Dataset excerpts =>
------------------------------------------------------------
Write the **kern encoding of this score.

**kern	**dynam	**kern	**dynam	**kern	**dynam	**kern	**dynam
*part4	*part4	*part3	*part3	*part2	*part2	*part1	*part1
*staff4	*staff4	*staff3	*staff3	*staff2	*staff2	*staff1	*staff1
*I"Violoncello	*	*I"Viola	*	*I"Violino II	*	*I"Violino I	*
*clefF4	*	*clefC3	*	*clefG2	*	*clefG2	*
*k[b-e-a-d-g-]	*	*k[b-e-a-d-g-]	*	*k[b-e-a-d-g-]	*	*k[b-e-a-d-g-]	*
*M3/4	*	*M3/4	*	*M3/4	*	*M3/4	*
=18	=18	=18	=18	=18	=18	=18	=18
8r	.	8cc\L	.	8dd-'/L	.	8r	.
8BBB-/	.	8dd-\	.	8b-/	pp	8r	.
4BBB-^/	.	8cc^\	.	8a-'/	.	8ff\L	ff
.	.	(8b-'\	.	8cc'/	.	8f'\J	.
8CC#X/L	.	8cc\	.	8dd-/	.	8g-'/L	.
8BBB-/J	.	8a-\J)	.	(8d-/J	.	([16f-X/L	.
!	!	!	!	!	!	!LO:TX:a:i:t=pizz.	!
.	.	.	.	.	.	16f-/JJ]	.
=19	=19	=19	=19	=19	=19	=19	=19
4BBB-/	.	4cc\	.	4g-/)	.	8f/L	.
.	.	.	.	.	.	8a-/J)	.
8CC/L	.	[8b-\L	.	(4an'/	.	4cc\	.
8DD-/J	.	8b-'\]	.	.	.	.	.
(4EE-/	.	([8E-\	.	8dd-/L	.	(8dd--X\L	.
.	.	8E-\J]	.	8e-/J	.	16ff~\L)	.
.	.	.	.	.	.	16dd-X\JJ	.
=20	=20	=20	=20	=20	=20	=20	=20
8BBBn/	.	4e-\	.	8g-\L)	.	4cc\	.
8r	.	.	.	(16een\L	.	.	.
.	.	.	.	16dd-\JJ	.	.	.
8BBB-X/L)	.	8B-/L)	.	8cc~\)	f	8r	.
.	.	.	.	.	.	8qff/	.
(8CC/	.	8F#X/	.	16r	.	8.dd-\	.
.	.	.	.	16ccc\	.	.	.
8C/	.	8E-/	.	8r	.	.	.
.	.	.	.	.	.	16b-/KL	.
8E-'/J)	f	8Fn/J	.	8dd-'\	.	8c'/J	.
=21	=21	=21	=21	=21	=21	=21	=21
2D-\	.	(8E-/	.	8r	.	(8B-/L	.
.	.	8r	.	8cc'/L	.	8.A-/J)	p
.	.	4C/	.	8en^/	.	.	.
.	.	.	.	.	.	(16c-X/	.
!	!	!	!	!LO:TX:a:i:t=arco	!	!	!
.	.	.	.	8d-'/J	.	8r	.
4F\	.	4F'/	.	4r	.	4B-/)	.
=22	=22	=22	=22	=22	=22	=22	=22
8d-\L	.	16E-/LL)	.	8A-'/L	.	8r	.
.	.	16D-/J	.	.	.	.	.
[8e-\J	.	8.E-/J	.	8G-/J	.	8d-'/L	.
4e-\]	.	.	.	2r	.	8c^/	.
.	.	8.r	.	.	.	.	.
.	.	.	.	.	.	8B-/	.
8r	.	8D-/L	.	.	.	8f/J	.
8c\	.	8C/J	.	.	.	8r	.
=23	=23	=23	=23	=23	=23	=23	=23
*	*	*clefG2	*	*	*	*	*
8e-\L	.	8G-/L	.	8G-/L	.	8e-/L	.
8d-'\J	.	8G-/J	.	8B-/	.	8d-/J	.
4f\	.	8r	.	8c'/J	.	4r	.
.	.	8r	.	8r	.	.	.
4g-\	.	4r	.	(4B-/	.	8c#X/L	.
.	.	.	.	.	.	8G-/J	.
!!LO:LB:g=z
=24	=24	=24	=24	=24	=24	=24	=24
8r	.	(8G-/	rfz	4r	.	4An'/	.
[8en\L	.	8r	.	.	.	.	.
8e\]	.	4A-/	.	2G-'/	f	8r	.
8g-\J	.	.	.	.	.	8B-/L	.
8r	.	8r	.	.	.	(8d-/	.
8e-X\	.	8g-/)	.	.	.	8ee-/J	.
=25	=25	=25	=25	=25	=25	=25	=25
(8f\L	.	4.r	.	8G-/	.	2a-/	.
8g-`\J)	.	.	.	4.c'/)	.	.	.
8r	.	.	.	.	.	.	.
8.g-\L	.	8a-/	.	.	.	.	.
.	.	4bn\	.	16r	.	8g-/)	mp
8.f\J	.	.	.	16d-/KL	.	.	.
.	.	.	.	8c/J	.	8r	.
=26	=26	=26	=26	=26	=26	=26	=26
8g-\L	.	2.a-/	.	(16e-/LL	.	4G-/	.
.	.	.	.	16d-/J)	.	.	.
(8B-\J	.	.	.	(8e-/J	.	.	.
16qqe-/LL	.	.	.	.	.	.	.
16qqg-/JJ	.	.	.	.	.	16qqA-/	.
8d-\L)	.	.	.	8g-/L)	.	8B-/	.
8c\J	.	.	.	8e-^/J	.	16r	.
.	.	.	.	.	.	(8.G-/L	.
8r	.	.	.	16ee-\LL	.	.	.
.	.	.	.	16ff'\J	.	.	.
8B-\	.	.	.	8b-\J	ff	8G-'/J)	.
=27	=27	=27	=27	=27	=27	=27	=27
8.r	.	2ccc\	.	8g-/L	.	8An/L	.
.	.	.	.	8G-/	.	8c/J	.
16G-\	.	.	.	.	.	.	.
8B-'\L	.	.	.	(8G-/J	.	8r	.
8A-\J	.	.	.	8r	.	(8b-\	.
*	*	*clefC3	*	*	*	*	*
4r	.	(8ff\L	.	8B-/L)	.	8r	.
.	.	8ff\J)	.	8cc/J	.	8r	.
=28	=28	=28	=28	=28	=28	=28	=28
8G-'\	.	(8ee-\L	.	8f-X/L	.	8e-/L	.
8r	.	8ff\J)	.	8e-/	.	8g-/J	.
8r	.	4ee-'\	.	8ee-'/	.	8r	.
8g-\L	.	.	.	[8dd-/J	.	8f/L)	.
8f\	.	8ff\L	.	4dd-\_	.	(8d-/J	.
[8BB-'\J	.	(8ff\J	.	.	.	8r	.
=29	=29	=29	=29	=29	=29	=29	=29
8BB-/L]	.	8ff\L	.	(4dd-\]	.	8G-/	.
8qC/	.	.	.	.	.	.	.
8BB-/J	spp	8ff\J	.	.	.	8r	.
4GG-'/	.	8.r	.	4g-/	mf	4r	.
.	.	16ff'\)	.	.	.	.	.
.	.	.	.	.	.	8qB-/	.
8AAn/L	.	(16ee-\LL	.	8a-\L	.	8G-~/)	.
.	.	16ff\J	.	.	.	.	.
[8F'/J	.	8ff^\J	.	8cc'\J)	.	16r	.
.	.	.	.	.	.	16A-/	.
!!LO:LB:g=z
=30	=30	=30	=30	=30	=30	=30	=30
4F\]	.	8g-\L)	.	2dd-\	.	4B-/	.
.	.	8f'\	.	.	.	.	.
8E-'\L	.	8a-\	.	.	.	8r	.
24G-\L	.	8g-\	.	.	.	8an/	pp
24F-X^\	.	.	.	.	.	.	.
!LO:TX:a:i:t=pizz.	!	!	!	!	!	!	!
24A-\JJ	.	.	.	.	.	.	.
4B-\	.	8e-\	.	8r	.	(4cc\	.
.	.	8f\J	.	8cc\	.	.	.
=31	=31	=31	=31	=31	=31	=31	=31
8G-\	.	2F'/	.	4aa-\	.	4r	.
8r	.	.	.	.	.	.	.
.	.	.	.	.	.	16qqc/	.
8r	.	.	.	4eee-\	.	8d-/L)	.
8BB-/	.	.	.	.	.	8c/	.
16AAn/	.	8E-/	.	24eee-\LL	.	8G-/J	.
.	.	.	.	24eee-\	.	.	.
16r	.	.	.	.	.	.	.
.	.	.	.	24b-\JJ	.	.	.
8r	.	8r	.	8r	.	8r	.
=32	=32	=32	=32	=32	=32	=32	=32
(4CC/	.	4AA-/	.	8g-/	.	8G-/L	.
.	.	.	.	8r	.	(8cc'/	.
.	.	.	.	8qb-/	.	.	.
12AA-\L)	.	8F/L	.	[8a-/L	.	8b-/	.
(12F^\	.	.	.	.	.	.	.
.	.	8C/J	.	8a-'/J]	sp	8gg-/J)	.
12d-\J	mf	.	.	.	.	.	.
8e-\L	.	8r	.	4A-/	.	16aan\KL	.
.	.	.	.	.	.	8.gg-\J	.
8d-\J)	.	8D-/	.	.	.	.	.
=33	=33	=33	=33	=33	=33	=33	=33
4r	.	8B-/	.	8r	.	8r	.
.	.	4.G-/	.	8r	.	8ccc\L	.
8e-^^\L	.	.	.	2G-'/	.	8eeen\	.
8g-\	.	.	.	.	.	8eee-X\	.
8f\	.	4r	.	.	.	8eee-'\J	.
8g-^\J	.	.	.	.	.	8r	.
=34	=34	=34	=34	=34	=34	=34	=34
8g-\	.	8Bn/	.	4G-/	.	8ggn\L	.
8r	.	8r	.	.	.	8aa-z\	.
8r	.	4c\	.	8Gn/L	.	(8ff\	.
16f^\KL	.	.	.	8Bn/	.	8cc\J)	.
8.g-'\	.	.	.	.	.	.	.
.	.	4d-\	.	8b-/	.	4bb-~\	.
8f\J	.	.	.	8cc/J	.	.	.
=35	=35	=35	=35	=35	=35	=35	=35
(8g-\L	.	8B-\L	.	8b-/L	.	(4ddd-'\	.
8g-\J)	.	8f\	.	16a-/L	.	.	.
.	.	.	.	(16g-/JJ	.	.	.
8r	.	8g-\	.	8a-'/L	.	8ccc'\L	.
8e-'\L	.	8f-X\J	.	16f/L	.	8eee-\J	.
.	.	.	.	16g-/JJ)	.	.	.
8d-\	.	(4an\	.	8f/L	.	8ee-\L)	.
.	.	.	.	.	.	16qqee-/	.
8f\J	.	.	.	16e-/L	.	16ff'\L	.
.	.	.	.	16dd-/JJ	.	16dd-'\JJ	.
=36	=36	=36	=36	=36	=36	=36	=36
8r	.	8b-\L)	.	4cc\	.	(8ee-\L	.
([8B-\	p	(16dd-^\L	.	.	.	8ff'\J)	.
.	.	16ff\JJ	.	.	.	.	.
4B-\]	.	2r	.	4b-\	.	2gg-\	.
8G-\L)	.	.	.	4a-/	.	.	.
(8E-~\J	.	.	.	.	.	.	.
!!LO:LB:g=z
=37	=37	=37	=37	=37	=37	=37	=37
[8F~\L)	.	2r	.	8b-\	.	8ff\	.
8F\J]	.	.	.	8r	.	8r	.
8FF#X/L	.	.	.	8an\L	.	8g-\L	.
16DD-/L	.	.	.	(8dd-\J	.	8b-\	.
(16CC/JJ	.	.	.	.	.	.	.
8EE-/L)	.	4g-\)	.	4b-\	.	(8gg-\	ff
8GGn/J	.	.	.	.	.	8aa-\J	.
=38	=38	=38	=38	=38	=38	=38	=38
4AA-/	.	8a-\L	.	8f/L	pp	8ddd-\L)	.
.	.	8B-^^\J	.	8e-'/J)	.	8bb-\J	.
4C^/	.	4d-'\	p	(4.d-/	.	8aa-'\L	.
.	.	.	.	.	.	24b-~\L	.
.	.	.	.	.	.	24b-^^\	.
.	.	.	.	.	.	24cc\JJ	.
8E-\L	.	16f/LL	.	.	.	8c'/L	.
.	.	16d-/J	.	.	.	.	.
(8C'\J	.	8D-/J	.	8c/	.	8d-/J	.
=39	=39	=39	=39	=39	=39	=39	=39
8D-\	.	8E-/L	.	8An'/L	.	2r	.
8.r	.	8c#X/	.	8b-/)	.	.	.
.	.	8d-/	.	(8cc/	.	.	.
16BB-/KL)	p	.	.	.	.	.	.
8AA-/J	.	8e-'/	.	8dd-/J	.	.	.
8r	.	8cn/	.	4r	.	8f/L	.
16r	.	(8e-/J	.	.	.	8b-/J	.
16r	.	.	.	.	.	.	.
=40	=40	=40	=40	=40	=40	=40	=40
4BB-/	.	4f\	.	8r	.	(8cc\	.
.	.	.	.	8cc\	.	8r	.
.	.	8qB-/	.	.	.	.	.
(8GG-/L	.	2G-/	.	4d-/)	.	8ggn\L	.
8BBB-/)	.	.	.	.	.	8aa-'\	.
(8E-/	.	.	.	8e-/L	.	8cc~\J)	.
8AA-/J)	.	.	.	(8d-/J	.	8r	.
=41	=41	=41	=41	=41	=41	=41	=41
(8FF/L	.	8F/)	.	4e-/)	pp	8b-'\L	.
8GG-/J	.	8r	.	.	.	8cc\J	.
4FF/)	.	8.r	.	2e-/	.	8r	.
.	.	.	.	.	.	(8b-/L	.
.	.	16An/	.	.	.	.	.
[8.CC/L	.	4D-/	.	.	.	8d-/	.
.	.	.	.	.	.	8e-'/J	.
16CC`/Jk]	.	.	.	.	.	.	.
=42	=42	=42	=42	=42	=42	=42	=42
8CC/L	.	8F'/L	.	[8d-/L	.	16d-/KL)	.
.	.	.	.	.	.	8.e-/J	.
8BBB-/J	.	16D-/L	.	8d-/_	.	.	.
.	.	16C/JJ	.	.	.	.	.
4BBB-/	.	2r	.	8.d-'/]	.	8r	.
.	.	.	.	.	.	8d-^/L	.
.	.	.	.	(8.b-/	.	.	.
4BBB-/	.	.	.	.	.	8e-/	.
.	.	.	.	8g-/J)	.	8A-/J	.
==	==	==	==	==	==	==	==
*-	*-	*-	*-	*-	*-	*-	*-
------------------------------------------------------------
Report every line of the records above that contains the string "kern", treating uppercase and lowercase letters as distinct.

In response =>
Write the **kern encoding of this score.
**kern	**dynam	**kern	**dynam	**kern	**dynam	**kern	**dynam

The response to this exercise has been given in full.